### Version comparison data
--*--
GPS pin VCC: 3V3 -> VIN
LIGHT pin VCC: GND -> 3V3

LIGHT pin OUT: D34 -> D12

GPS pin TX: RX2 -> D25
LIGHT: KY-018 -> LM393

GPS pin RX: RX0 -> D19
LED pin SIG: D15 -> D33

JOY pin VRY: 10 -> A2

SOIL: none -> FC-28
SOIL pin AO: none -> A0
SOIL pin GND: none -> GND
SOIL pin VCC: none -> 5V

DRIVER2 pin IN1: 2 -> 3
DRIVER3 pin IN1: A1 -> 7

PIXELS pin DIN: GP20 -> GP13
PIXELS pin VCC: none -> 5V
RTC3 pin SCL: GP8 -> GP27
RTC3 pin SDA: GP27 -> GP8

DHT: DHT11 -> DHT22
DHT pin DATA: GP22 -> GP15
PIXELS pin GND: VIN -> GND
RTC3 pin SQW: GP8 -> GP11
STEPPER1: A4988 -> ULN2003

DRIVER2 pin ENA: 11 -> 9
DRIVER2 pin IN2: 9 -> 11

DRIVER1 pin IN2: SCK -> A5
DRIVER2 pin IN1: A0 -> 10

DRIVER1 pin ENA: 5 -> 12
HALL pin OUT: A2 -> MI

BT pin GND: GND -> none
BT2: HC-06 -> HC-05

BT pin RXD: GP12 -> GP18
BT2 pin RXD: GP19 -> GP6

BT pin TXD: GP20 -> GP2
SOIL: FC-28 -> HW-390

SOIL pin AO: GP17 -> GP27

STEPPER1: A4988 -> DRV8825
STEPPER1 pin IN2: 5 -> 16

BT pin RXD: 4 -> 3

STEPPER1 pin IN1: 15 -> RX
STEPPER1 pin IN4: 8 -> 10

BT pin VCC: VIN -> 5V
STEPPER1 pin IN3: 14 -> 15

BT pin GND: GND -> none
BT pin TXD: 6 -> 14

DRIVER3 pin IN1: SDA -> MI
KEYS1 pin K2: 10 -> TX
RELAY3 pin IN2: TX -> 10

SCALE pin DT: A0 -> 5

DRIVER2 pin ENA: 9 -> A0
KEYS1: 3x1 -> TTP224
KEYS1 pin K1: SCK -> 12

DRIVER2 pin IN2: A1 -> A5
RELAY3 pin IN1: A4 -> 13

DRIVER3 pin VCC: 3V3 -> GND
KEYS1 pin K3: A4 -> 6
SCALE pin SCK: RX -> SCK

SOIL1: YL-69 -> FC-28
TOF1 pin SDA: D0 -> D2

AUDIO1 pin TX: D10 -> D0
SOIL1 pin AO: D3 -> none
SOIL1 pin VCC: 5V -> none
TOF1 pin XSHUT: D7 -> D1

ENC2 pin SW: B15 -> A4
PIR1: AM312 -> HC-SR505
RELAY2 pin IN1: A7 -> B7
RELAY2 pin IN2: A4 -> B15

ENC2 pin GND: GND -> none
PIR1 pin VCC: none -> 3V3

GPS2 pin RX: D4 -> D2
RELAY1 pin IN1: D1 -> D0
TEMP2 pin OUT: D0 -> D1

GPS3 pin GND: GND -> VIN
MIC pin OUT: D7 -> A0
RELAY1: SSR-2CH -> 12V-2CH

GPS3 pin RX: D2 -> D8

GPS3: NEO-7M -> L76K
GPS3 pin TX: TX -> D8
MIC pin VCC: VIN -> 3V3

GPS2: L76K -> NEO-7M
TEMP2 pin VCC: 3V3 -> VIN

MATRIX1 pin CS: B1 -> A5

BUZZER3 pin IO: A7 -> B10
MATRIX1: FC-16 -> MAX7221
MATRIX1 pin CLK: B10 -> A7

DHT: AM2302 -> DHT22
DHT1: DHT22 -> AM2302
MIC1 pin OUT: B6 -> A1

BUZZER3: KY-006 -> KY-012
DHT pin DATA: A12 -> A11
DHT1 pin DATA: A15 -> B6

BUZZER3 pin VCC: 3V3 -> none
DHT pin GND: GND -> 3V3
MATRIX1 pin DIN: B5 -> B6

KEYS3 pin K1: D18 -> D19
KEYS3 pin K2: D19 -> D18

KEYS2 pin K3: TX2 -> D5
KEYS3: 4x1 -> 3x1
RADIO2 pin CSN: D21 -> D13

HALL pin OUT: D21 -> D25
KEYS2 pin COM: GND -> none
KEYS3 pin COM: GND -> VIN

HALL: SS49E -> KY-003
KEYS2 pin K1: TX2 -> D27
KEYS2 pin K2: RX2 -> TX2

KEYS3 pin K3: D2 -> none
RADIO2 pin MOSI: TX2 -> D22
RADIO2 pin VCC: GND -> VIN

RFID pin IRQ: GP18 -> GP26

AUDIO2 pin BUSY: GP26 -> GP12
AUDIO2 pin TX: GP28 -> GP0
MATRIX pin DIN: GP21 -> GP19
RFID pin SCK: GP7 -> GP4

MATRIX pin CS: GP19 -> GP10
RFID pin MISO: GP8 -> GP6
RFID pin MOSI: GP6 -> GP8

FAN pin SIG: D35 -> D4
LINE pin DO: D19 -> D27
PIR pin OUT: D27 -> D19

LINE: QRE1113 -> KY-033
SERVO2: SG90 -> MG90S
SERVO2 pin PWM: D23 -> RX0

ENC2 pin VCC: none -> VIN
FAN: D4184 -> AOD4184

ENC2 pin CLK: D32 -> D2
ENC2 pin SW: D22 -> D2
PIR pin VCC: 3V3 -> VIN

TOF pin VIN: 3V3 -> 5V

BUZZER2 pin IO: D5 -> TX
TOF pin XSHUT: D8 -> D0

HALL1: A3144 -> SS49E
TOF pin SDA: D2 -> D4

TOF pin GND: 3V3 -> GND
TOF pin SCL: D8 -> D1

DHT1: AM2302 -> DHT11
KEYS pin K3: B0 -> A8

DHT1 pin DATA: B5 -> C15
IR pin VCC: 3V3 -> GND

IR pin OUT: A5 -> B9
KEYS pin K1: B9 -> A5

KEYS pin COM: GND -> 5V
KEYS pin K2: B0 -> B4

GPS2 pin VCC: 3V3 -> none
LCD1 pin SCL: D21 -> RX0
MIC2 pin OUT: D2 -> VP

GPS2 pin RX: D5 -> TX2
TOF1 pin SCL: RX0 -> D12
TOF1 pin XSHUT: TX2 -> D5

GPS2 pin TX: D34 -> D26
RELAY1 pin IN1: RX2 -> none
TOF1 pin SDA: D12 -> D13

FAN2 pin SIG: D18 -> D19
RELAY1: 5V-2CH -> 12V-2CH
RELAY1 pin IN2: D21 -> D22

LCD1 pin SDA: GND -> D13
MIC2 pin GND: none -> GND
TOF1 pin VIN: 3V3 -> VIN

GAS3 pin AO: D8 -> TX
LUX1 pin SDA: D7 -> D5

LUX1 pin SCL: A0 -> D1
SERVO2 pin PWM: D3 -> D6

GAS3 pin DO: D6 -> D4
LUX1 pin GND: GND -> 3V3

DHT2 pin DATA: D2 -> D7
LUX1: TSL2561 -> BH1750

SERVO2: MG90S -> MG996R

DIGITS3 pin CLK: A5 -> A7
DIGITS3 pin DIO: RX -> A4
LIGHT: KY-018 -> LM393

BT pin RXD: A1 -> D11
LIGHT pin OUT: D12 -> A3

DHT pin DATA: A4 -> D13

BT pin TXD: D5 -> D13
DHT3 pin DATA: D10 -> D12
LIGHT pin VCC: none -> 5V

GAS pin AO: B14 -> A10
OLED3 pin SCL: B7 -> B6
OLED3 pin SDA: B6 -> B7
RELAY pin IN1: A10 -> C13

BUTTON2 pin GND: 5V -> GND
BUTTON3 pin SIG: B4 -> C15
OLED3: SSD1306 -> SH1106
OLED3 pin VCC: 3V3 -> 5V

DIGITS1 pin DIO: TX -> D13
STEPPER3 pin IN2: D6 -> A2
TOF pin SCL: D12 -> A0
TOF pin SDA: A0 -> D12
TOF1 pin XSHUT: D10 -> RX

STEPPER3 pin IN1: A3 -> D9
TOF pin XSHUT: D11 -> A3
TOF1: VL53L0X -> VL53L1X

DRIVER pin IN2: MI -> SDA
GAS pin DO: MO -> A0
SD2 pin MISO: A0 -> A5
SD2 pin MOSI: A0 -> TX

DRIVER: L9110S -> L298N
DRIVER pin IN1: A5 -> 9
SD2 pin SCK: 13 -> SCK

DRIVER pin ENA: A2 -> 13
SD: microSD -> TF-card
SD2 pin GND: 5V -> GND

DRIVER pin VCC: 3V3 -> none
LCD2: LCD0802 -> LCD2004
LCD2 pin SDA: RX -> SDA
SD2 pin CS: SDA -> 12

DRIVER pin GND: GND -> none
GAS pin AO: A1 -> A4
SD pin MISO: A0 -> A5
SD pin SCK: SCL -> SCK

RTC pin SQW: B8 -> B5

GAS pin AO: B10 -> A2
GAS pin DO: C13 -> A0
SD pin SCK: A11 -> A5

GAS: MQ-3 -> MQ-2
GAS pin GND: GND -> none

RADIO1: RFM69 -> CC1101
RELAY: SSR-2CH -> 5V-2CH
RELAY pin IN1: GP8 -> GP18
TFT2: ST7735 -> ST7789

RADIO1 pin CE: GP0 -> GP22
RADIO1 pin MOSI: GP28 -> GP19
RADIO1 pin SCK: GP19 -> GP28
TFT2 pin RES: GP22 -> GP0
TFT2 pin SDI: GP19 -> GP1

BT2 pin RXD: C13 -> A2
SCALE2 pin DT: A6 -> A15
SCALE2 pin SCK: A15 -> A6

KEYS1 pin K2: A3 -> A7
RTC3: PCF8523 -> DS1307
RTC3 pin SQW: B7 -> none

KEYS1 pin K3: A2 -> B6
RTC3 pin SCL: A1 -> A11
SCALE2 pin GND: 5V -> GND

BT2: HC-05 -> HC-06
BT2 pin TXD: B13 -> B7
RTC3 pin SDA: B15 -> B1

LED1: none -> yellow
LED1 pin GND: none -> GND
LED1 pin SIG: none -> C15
--*--
### Exercise objective
Would you retype the lines above from the one with "BT2: HC-06 -> HC-05" down to the one with "KEYS1 pin K1: SCK -> 12", word for word, both ends included and no other lines?

### Response to the exercise
BT2: HC-06 -> HC-05

BT pin RXD: GP12 -> GP18
BT2 pin RXD: GP19 -> GP6

BT pin TXD: GP20 -> GP2
SOIL: FC-28 -> HW-390

SOIL pin AO: GP17 -> GP27

STEPPER1: A4988 -> DRV8825
STEPPER1 pin IN2: 5 -> 16

BT pin RXD: 4 -> 3

STEPPER1 pin IN1: 15 -> RX
STEPPER1 pin IN4: 8 -> 10

BT pin VCC: VIN -> 5V
STEPPER1 pin IN3: 14 -> 15

BT pin GND: GND -> none
BT pin TXD: 6 -> 14

DRIVER3 pin IN1: SDA -> MI
KEYS1 pin K2: 10 -> TX
RELAY3 pin IN2: TX -> 10

SCALE pin DT: A0 -> 5

DRIVER2 pin ENA: 9 -> A0
KEYS1: 3x1 -> TTP224
KEYS1 pin K1: SCK -> 12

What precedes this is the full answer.